== Task brief ==
Beginning with the line that contains "(818, 258) = (129, 207): pink", transcribe every line down to the end of the entries, exactly, and no other lines.
━━━━━━━━━━
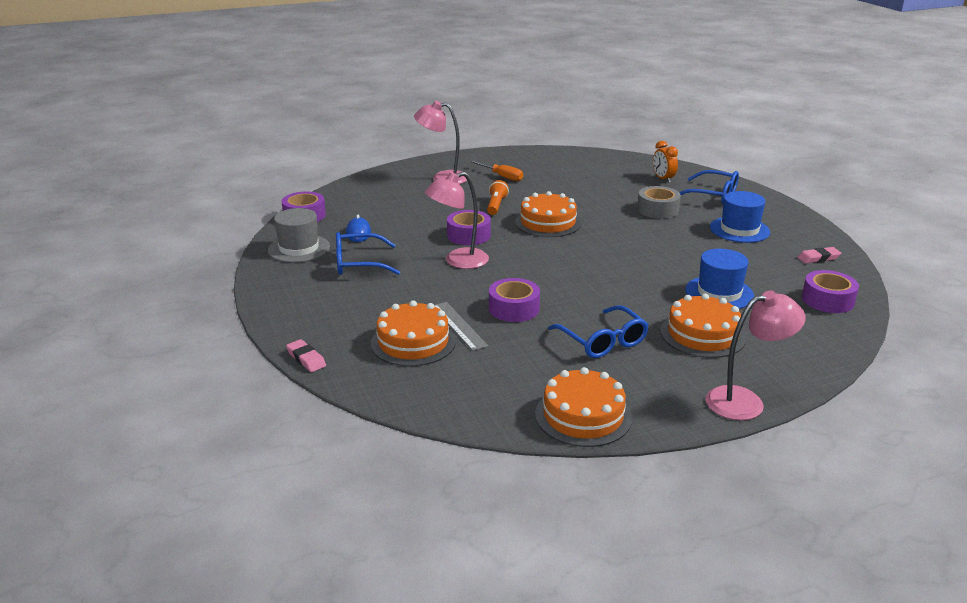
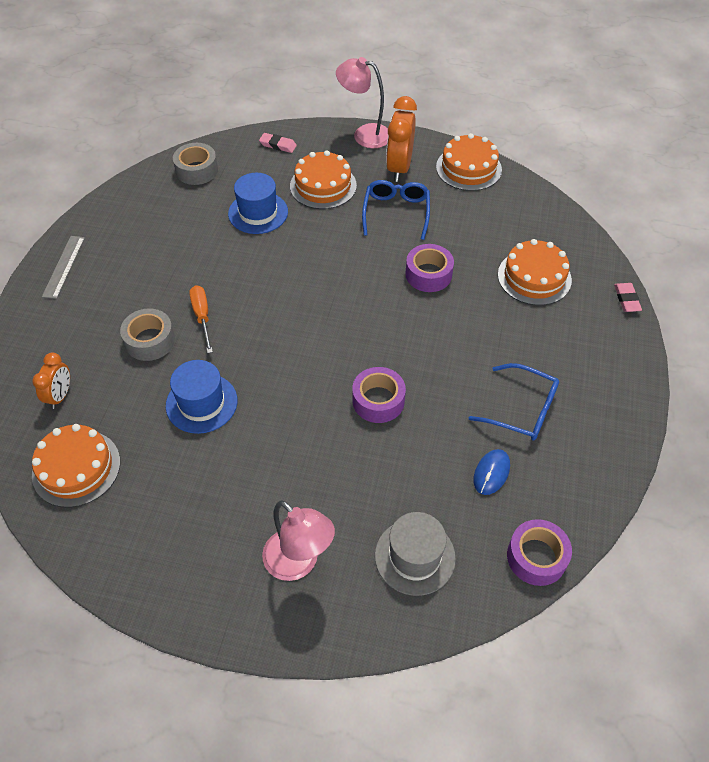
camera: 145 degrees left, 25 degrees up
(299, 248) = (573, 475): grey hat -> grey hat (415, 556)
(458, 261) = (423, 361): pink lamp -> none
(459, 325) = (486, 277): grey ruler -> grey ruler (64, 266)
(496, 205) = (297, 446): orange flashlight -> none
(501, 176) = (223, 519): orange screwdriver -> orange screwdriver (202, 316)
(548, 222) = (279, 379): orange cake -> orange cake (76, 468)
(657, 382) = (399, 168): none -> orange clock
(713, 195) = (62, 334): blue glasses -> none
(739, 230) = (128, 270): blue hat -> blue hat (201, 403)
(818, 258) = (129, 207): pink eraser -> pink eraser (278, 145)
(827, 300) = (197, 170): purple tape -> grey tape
━━━━━━━━━━
== Your solution ==
(818, 258) = (129, 207): pink eraser -> pink eraser (278, 145)
(827, 300) = (197, 170): purple tape -> grey tape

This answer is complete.